**Work instructions**: Copy out the entries below with each "matte black skirt" swapped for "matte black dress", changing nothing else.

**Data supplied**:
-------------------------

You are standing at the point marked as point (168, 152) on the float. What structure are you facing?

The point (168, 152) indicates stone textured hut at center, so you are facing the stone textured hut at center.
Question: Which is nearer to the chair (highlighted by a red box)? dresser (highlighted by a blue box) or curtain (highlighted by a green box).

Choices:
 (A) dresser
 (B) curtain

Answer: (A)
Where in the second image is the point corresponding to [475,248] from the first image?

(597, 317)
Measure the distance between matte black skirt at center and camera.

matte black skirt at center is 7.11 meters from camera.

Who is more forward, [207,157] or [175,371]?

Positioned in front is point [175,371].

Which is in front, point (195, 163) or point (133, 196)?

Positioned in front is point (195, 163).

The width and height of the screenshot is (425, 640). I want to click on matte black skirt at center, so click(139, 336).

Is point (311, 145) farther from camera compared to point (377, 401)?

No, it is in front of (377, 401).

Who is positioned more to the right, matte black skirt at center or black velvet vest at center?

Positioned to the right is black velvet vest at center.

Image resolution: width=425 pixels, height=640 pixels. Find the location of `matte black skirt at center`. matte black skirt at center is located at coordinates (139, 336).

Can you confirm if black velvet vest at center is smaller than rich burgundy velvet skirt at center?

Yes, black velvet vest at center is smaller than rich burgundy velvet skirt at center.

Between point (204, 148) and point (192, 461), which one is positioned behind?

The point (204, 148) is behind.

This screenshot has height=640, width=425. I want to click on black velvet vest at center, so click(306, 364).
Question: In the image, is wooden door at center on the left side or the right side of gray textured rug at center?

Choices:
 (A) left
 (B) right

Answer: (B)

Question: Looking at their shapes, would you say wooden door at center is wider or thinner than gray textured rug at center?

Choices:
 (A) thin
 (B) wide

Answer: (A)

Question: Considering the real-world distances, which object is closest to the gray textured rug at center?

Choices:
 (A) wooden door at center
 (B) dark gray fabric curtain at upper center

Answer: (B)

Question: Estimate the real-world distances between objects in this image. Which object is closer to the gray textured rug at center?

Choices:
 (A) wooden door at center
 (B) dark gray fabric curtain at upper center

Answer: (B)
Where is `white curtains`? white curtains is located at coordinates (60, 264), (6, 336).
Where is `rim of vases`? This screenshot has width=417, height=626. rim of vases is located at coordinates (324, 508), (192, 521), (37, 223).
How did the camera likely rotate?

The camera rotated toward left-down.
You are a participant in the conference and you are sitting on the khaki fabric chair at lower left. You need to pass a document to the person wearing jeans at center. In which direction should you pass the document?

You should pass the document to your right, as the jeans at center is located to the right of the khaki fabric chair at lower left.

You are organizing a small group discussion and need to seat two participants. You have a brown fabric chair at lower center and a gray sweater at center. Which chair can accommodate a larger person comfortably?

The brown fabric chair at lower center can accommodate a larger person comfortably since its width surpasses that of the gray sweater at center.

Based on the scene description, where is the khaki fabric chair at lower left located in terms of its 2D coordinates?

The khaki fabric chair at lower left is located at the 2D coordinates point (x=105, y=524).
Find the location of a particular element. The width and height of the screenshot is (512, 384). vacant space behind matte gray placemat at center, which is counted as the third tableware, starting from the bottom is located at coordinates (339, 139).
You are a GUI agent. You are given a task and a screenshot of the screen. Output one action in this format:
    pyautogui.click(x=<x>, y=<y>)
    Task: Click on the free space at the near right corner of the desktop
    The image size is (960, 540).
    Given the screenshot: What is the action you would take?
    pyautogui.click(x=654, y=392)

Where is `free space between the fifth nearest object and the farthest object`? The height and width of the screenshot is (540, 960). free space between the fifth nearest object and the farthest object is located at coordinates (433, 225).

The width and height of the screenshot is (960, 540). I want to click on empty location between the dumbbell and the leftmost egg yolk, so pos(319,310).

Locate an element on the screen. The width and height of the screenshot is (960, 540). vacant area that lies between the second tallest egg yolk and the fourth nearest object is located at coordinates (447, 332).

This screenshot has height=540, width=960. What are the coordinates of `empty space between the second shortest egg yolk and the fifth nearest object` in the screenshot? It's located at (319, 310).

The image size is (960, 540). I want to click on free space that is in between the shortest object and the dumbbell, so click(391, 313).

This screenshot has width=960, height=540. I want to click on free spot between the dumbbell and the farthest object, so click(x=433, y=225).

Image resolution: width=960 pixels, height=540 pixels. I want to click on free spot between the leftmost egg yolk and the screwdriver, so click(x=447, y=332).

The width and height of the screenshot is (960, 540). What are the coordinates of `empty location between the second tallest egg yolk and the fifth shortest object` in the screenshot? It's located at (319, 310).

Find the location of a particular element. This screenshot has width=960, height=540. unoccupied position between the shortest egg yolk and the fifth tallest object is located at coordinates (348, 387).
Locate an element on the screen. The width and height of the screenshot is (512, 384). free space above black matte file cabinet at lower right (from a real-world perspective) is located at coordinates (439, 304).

-------------------------

**Result of this exercise**:
You are standing at the point marked as point (168, 152) on the float. What structure are you facing?

The point (168, 152) indicates stone textured hut at center, so you are facing the stone textured hut at center.
Question: Which is nearer to the chair (highlighted by a red box)? dresser (highlighted by a blue box) or curtain (highlighted by a green box).

Choices:
 (A) dresser
 (B) curtain

Answer: (A)
Where in the second image is the point corresponding to [475,248] from the first image?

(597, 317)
Measure the distance between matte black dress at center and camera.

matte black dress at center is 7.11 meters from camera.

Who is more forward, [207,157] or [175,371]?

Positioned in front is point [175,371].

Which is in front, point (195, 163) or point (133, 196)?

Positioned in front is point (195, 163).

The width and height of the screenshot is (425, 640). I want to click on matte black dress at center, so click(139, 336).

Is point (311, 145) farther from camera compared to point (377, 401)?

No, it is in front of (377, 401).

Who is positioned more to the right, matte black dress at center or black velvet vest at center?

Positioned to the right is black velvet vest at center.

Image resolution: width=425 pixels, height=640 pixels. Find the location of `matte black dress at center`. matte black dress at center is located at coordinates (139, 336).

Can you confirm if black velvet vest at center is smaller than rich burgundy velvet skirt at center?

Yes, black velvet vest at center is smaller than rich burgundy velvet skirt at center.

Between point (204, 148) and point (192, 461), which one is positioned behind?

The point (204, 148) is behind.

This screenshot has height=640, width=425. I want to click on black velvet vest at center, so click(306, 364).
Question: In the image, is wooden door at center on the left side or the right side of gray textured rug at center?

Choices:
 (A) left
 (B) right

Answer: (B)

Question: Looking at their shapes, would you say wooden door at center is wider or thinner than gray textured rug at center?

Choices:
 (A) thin
 (B) wide

Answer: (A)

Question: Considering the real-world distances, which object is closest to the gray textured rug at center?

Choices:
 (A) wooden door at center
 (B) dark gray fabric curtain at upper center

Answer: (B)

Question: Estimate the real-world distances between objects in this image. Which object is closer to the gray textured rug at center?

Choices:
 (A) wooden door at center
 (B) dark gray fabric curtain at upper center

Answer: (B)
Where is `white curtains`? white curtains is located at coordinates (60, 264), (6, 336).
Where is `rim of vases`? This screenshot has width=417, height=626. rim of vases is located at coordinates (324, 508), (192, 521), (37, 223).
How did the camera likely rotate?

The camera rotated toward left-down.
You are a participant in the conference and you are sitting on the khaki fabric chair at lower left. You need to pass a document to the person wearing jeans at center. In which direction should you pass the document?

You should pass the document to your right, as the jeans at center is located to the right of the khaki fabric chair at lower left.

You are organizing a small group discussion and need to seat two participants. You have a brown fabric chair at lower center and a gray sweater at center. Which chair can accommodate a larger person comfortably?

The brown fabric chair at lower center can accommodate a larger person comfortably since its width surpasses that of the gray sweater at center.

Based on the scene description, where is the khaki fabric chair at lower left located in terms of its 2D coordinates?

The khaki fabric chair at lower left is located at the 2D coordinates point (x=105, y=524).
Find the location of a particular element. The width and height of the screenshot is (512, 384). vacant space behind matte gray placemat at center, which is counted as the third tableware, starting from the bottom is located at coordinates (339, 139).
You are a GUI agent. You are given a task and a screenshot of the screen. Output one action in this format:
    pyautogui.click(x=<x>, y=<y>)
    Task: Click on the free space at the near right corner of the desktop
    The image size is (960, 540).
    Given the screenshot: What is the action you would take?
    pyautogui.click(x=654, y=392)

Where is `free space between the fifth nearest object and the farthest object`? The height and width of the screenshot is (540, 960). free space between the fifth nearest object and the farthest object is located at coordinates (433, 225).

The width and height of the screenshot is (960, 540). I want to click on empty location between the dumbbell and the leftmost egg yolk, so pos(319,310).

Locate an element on the screen. The width and height of the screenshot is (960, 540). vacant area that lies between the second tallest egg yolk and the fourth nearest object is located at coordinates (447, 332).

This screenshot has height=540, width=960. What are the coordinates of `empty space between the second shortest egg yolk and the fifth nearest object` in the screenshot? It's located at (319, 310).

The image size is (960, 540). I want to click on free space that is in between the shortest object and the dumbbell, so click(391, 313).

This screenshot has width=960, height=540. I want to click on free spot between the dumbbell and the farthest object, so click(x=433, y=225).

Image resolution: width=960 pixels, height=540 pixels. I want to click on free spot between the leftmost egg yolk and the screwdriver, so click(x=447, y=332).

The width and height of the screenshot is (960, 540). What are the coordinates of `empty location between the second tallest egg yolk and the fifth shortest object` in the screenshot? It's located at (319, 310).

Find the location of a particular element. This screenshot has width=960, height=540. unoccupied position between the shortest egg yolk and the fifth tallest object is located at coordinates (348, 387).
Locate an element on the screen. The width and height of the screenshot is (512, 384). free space above black matte file cabinet at lower right (from a real-world perspective) is located at coordinates (439, 304).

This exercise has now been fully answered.